_Information provided_
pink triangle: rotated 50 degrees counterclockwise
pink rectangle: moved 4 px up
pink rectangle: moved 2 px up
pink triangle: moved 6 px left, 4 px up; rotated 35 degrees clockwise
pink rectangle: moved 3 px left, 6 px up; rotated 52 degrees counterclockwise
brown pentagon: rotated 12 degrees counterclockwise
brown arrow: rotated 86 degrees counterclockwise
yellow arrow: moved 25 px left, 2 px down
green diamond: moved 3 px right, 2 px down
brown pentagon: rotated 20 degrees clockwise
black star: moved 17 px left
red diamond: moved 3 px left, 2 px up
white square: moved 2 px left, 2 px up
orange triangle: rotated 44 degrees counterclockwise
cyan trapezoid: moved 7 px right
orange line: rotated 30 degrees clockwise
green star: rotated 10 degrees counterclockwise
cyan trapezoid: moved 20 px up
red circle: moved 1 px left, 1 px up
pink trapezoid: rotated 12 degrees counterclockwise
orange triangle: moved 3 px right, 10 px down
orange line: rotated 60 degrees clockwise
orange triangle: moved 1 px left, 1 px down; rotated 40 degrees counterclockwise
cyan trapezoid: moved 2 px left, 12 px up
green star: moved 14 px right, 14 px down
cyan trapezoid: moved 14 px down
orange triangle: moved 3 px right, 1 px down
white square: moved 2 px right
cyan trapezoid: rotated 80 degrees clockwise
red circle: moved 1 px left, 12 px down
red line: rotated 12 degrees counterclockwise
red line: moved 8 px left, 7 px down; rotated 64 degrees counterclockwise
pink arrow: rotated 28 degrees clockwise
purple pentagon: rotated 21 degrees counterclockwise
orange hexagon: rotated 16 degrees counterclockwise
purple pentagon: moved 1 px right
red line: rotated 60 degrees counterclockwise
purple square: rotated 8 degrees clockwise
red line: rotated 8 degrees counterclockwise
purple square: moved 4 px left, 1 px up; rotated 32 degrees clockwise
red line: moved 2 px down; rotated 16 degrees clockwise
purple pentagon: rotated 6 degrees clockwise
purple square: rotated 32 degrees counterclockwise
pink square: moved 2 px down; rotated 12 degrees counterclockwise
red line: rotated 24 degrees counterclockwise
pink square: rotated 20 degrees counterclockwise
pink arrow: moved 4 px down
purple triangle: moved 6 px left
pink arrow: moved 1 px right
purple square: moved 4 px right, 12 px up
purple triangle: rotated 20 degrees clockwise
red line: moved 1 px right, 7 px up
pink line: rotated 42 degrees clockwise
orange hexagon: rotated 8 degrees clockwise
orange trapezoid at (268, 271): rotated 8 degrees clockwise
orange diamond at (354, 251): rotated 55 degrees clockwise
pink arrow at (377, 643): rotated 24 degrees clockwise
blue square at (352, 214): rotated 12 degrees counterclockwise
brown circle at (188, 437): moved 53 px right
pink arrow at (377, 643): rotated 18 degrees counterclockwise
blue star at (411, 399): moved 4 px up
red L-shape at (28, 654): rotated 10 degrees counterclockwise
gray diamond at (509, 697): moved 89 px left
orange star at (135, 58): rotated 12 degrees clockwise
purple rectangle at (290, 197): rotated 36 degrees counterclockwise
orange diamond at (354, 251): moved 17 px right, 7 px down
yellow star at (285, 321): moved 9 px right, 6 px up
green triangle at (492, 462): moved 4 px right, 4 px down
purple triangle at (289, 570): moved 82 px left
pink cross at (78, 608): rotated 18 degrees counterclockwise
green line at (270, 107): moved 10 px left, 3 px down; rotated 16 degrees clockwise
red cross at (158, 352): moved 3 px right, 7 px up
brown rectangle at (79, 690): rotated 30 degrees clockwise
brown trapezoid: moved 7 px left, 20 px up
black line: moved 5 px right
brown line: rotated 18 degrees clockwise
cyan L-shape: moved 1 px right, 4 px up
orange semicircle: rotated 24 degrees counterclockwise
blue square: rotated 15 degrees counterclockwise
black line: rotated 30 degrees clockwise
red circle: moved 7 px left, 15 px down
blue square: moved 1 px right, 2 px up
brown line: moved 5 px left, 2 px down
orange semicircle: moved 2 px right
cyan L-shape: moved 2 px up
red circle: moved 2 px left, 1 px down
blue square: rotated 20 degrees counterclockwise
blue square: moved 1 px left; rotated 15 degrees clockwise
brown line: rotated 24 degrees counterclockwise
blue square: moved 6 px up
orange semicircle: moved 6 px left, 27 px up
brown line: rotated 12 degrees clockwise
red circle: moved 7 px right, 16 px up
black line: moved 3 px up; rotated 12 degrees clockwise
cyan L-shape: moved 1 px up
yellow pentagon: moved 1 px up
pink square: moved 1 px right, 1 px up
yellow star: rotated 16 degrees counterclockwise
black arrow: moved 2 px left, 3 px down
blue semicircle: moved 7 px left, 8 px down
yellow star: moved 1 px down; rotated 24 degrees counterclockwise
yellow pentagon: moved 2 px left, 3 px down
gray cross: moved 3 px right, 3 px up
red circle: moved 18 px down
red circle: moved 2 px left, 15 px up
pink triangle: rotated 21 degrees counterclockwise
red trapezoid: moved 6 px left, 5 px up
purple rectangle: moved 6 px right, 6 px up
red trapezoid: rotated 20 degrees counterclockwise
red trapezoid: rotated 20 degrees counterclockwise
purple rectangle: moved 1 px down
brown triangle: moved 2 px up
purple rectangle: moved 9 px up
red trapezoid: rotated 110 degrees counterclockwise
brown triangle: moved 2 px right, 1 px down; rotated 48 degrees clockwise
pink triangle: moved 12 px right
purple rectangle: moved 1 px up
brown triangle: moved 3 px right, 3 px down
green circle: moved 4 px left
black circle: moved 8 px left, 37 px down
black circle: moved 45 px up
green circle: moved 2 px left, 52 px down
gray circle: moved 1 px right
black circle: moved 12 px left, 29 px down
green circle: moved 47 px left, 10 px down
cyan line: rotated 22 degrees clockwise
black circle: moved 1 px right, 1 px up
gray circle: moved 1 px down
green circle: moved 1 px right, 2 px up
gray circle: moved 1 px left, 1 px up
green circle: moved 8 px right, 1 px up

_Directions_
Rewrite every item above, replacing "counterclockwise" with "anticlockwise" each time it occurs and leaving everything else unchanged.

_Response_
pink triangle: rotated 50 degrees anticlockwise
pink rectangle: moved 4 px up
pink rectangle: moved 2 px up
pink triangle: moved 6 px left, 4 px up; rotated 35 degrees clockwise
pink rectangle: moved 3 px left, 6 px up; rotated 52 degrees anticlockwise
brown pentagon: rotated 12 degrees anticlockwise
brown arrow: rotated 86 degrees anticlockwise
yellow arrow: moved 25 px left, 2 px down
green diamond: moved 3 px right, 2 px down
brown pentagon: rotated 20 degrees clockwise
black star: moved 17 px left
red diamond: moved 3 px left, 2 px up
white square: moved 2 px left, 2 px up
orange triangle: rotated 44 degrees anticlockwise
cyan trapezoid: moved 7 px right
orange line: rotated 30 degrees clockwise
green star: rotated 10 degrees anticlockwise
cyan trapezoid: moved 20 px up
red circle: moved 1 px left, 1 px up
pink trapezoid: rotated 12 degrees anticlockwise
orange triangle: moved 3 px right, 10 px down
orange line: rotated 60 degrees clockwise
orange triangle: moved 1 px left, 1 px down; rotated 40 degrees anticlockwise
cyan trapezoid: moved 2 px left, 12 px up
green star: moved 14 px right, 14 px down
cyan trapezoid: moved 14 px down
orange triangle: moved 3 px right, 1 px down
white square: moved 2 px right
cyan trapezoid: rotated 80 degrees clockwise
red circle: moved 1 px left, 12 px down
red line: rotated 12 degrees anticlockwise
red line: moved 8 px left, 7 px down; rotated 64 degrees anticlockwise
pink arrow: rotated 28 degrees clockwise
purple pentagon: rotated 21 degrees anticlockwise
orange hexagon: rotated 16 degrees anticlockwise
purple pentagon: moved 1 px right
red line: rotated 60 degrees anticlockwise
purple square: rotated 8 degrees clockwise
red line: rotated 8 degrees anticlockwise
purple square: moved 4 px left, 1 px up; rotated 32 degrees clockwise
red line: moved 2 px down; rotated 16 degrees clockwise
purple pentagon: rotated 6 degrees clockwise
purple square: rotated 32 degrees anticlockwise
pink square: moved 2 px down; rotated 12 degrees anticlockwise
red line: rotated 24 degrees anticlockwise
pink square: rotated 20 degrees anticlockwise
pink arrow: moved 4 px down
purple triangle: moved 6 px left
pink arrow: moved 1 px right
purple square: moved 4 px right, 12 px up
purple triangle: rotated 20 degrees clockwise
red line: moved 1 px right, 7 px up
pink line: rotated 42 degrees clockwise
orange hexagon: rotated 8 degrees clockwise
orange trapezoid at (268, 271): rotated 8 degrees clockwise
orange diamond at (354, 251): rotated 55 degrees clockwise
pink arrow at (377, 643): rotated 24 degrees clockwise
blue square at (352, 214): rotated 12 degrees anticlockwise
brown circle at (188, 437): moved 53 px right
pink arrow at (377, 643): rotated 18 degrees anticlockwise
blue star at (411, 399): moved 4 px up
red L-shape at (28, 654): rotated 10 degrees anticlockwise
gray diamond at (509, 697): moved 89 px left
orange star at (135, 58): rotated 12 degrees clockwise
purple rectangle at (290, 197): rotated 36 degrees anticlockwise
orange diamond at (354, 251): moved 17 px right, 7 px down
yellow star at (285, 321): moved 9 px right, 6 px up
green triangle at (492, 462): moved 4 px right, 4 px down
purple triangle at (289, 570): moved 82 px left
pink cross at (78, 608): rotated 18 degrees anticlockwise
green line at (270, 107): moved 10 px left, 3 px down; rotated 16 degrees clockwise
red cross at (158, 352): moved 3 px right, 7 px up
brown rectangle at (79, 690): rotated 30 degrees clockwise
brown trapezoid: moved 7 px left, 20 px up
black line: moved 5 px right
brown line: rotated 18 degrees clockwise
cyan L-shape: moved 1 px right, 4 px up
orange semicircle: rotated 24 degrees anticlockwise
blue square: rotated 15 degrees anticlockwise
black line: rotated 30 degrees clockwise
red circle: moved 7 px left, 15 px down
blue square: moved 1 px right, 2 px up
brown line: moved 5 px left, 2 px down
orange semicircle: moved 2 px right
cyan L-shape: moved 2 px up
red circle: moved 2 px left, 1 px down
blue square: rotated 20 degrees anticlockwise
blue square: moved 1 px left; rotated 15 degrees clockwise
brown line: rotated 24 degrees anticlockwise
blue square: moved 6 px up
orange semicircle: moved 6 px left, 27 px up
brown line: rotated 12 degrees clockwise
red circle: moved 7 px right, 16 px up
black line: moved 3 px up; rotated 12 degrees clockwise
cyan L-shape: moved 1 px up
yellow pentagon: moved 1 px up
pink square: moved 1 px right, 1 px up
yellow star: rotated 16 degrees anticlockwise
black arrow: moved 2 px left, 3 px down
blue semicircle: moved 7 px left, 8 px down
yellow star: moved 1 px down; rotated 24 degrees anticlockwise
yellow pentagon: moved 2 px left, 3 px down
gray cross: moved 3 px right, 3 px up
red circle: moved 18 px down
red circle: moved 2 px left, 15 px up
pink triangle: rotated 21 degrees anticlockwise
red trapezoid: moved 6 px left, 5 px up
purple rectangle: moved 6 px right, 6 px up
red trapezoid: rotated 20 degrees anticlockwise
red trapezoid: rotated 20 degrees anticlockwise
purple rectangle: moved 1 px down
brown triangle: moved 2 px up
purple rectangle: moved 9 px up
red trapezoid: rotated 110 degrees anticlockwise
brown triangle: moved 2 px right, 1 px down; rotated 48 degrees clockwise
pink triangle: moved 12 px right
purple rectangle: moved 1 px up
brown triangle: moved 3 px right, 3 px down
green circle: moved 4 px left
black circle: moved 8 px left, 37 px down
black circle: moved 45 px up
green circle: moved 2 px left, 52 px down
gray circle: moved 1 px right
black circle: moved 12 px left, 29 px down
green circle: moved 47 px left, 10 px down
cyan line: rotated 22 degrees clockwise
black circle: moved 1 px right, 1 px up
gray circle: moved 1 px down
green circle: moved 1 px right, 2 px up
gray circle: moved 1 px left, 1 px up
green circle: moved 8 px right, 1 px up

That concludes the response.